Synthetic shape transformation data
=====

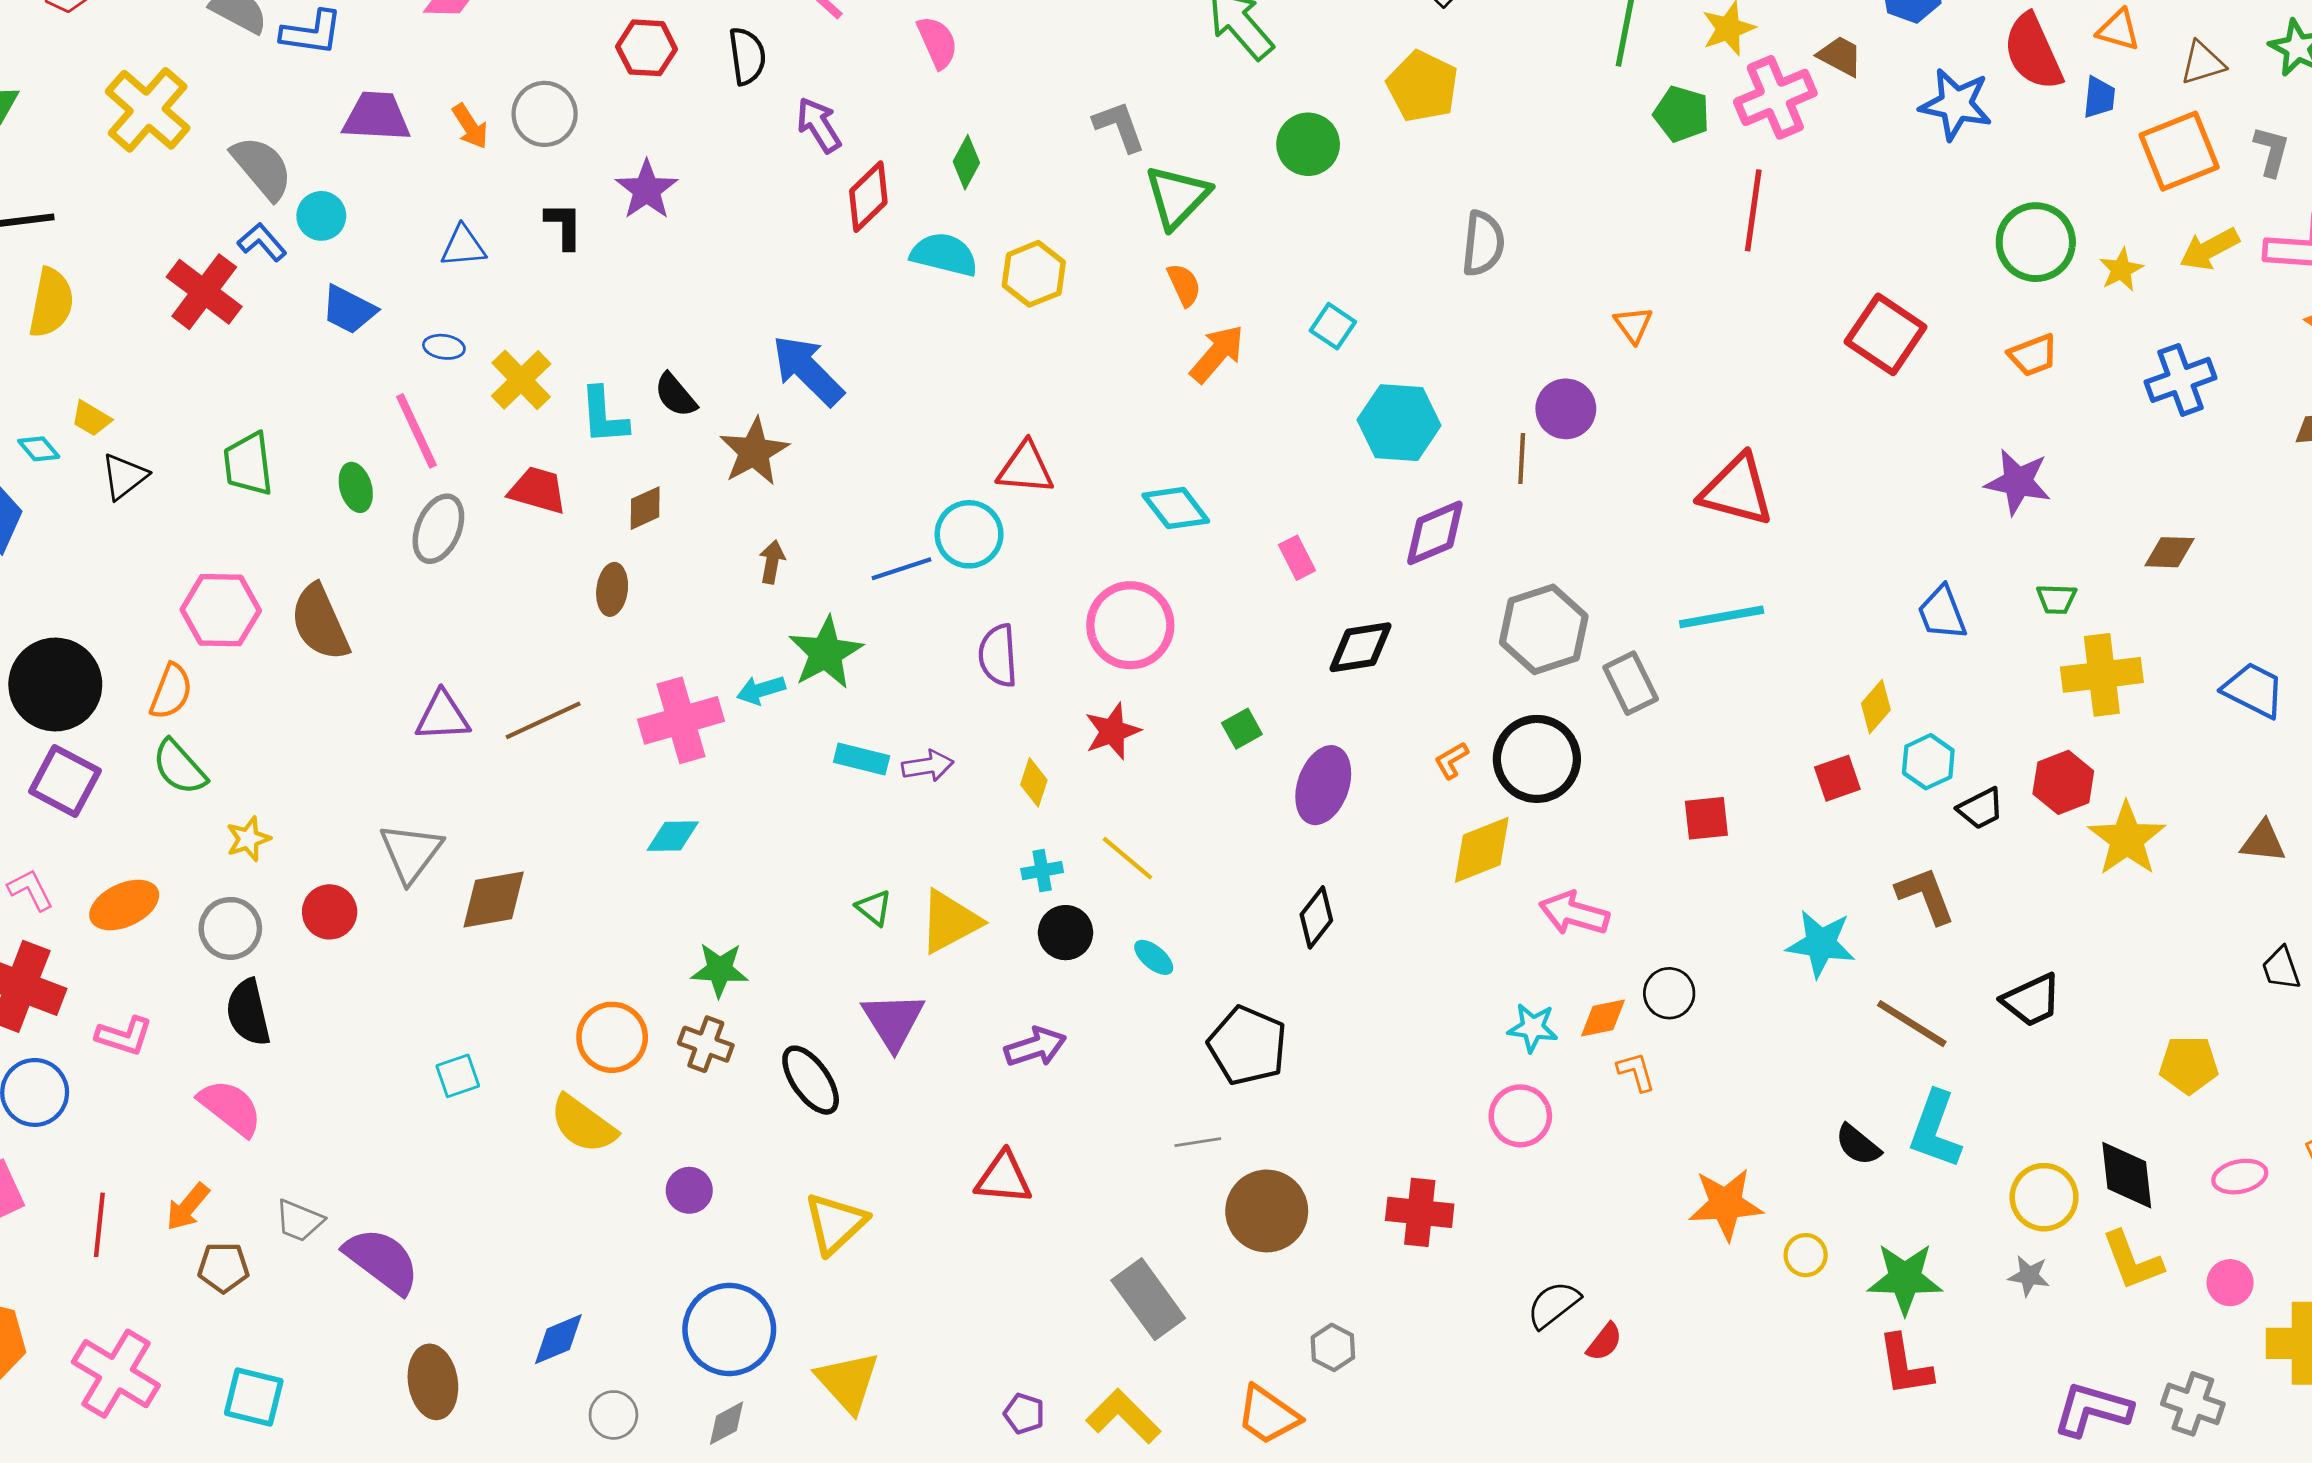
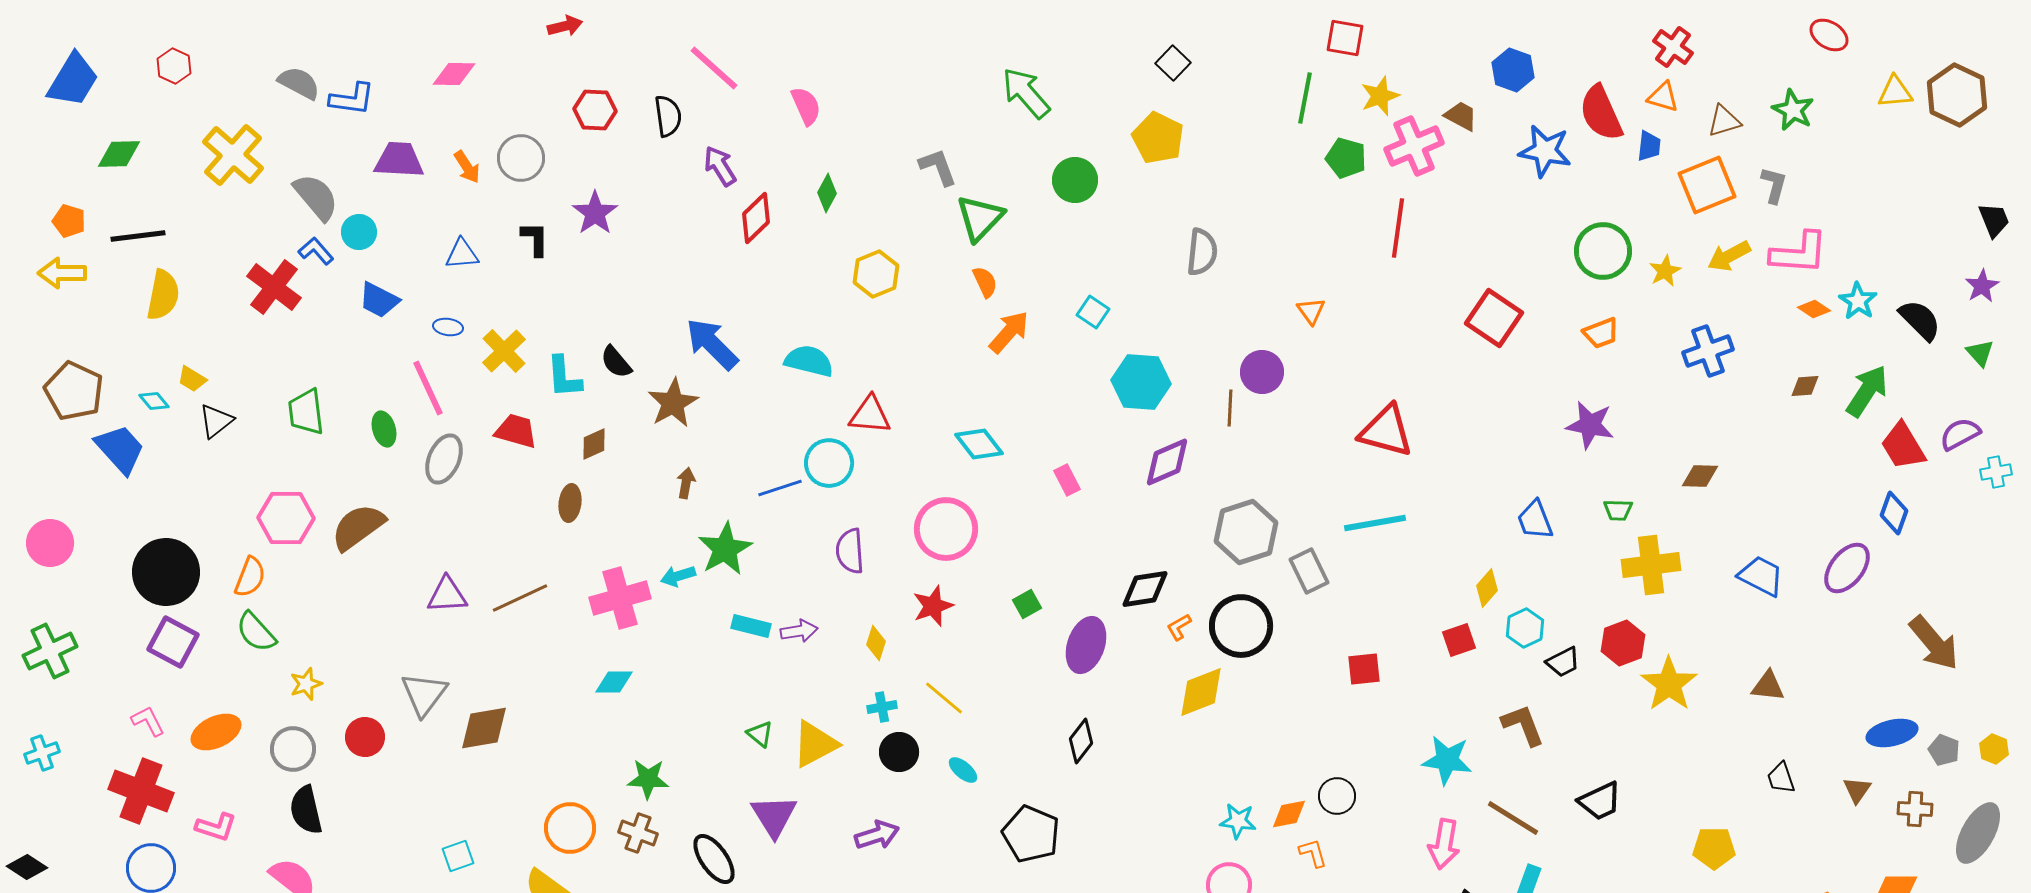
cyan semicircle: (944, 255) -> (809, 361), moved
brown semicircle: (320, 622) -> (358, 527), turned 78
black diamond: (1360, 647) -> (1145, 589), moved
pink arrow: (1574, 913) -> (1444, 844), moved, turned -96

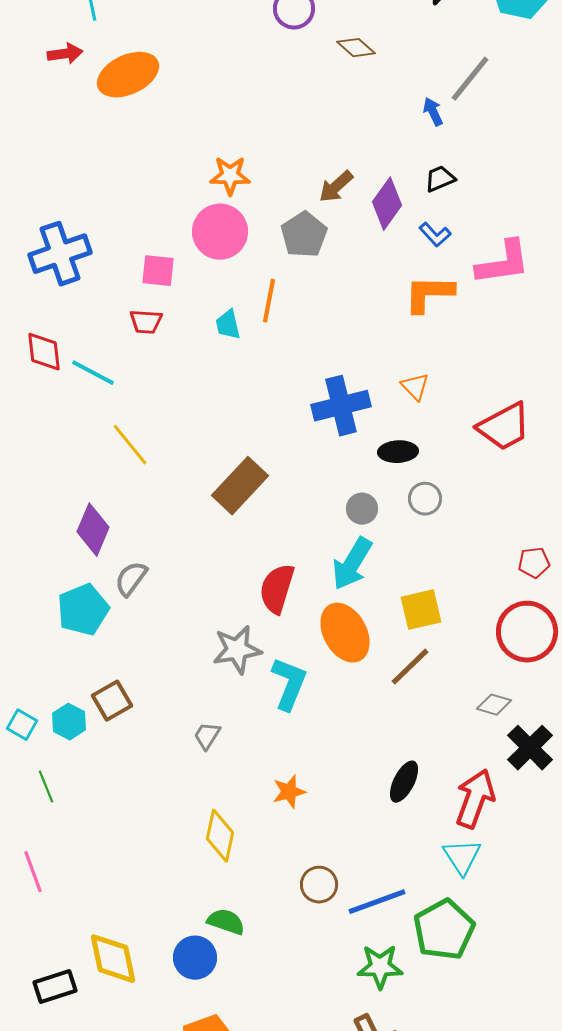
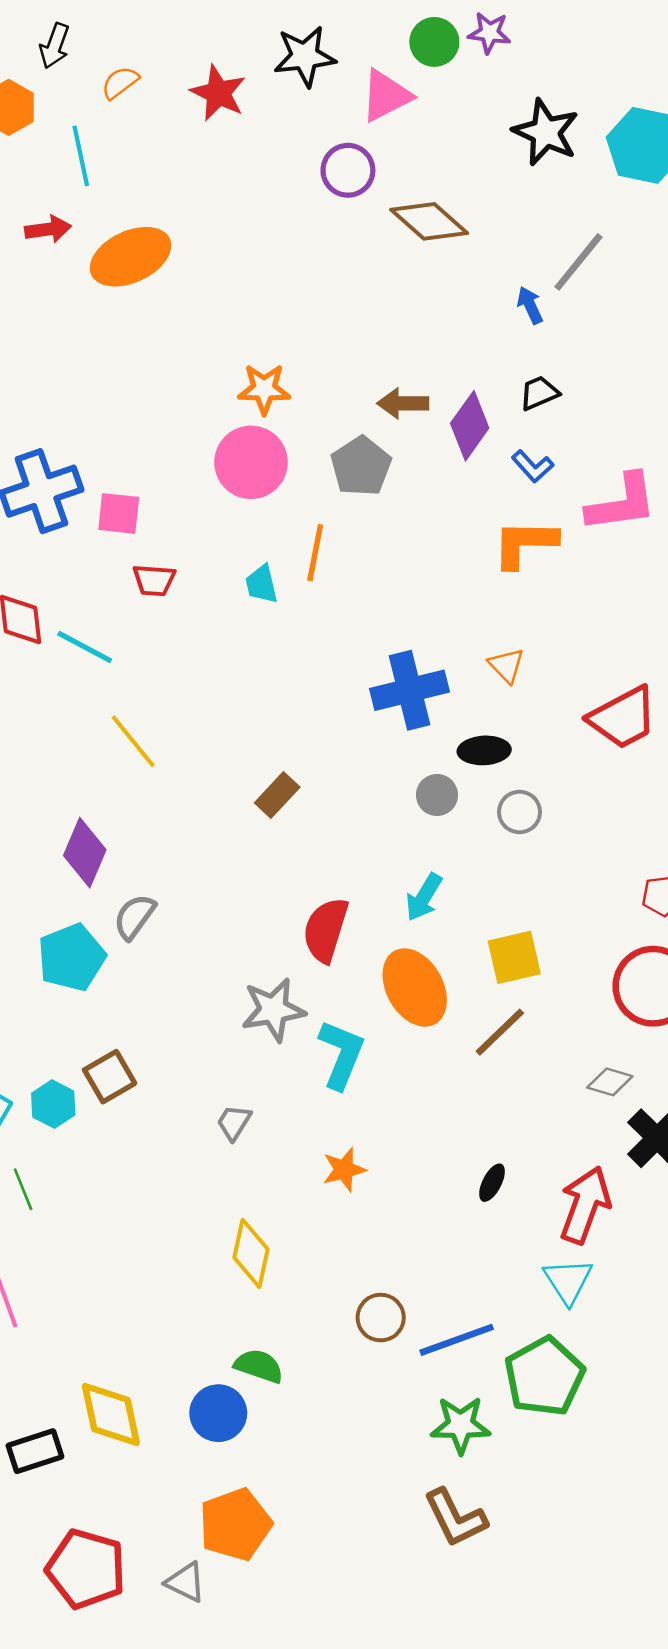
brown diamond: (356, 48) -> (429, 221), size x1.5
brown arrow: (336, 187) -> (403, 403), turned 42
pink square: (158, 271) -> (119, 513), moved
brown rectangle: (240, 486) -> (277, 795), size x0.6
gray circle: (362, 509) -> (437, 795), moved
cyan arrow: (352, 564) -> (424, 897), size x0.7
black ellipse: (404, 782) -> (492, 1183), size x0.7
orange star: (289, 792) -> (344, 1170), moved

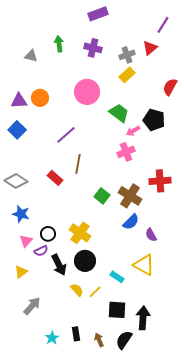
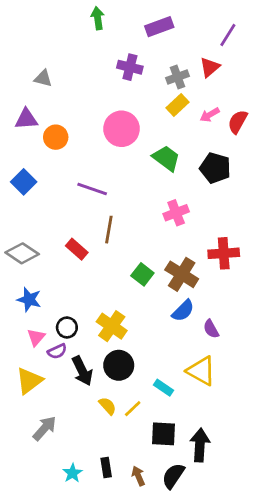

=====

§ **PROBLEM DESCRIPTION**
Give again, word for word, the lines above from the first one through the one containing "brown arrow: (336, 187)"; no pictures.

§ **EXPECTED OUTPUT**
cyan semicircle: (944, 255) -> (809, 361), moved
brown semicircle: (320, 622) -> (358, 527), turned 78
black diamond: (1360, 647) -> (1145, 589), moved
pink arrow: (1574, 913) -> (1444, 844), moved, turned -96

brown diamond: (356, 48) -> (429, 221), size x1.5
brown arrow: (336, 187) -> (403, 403), turned 42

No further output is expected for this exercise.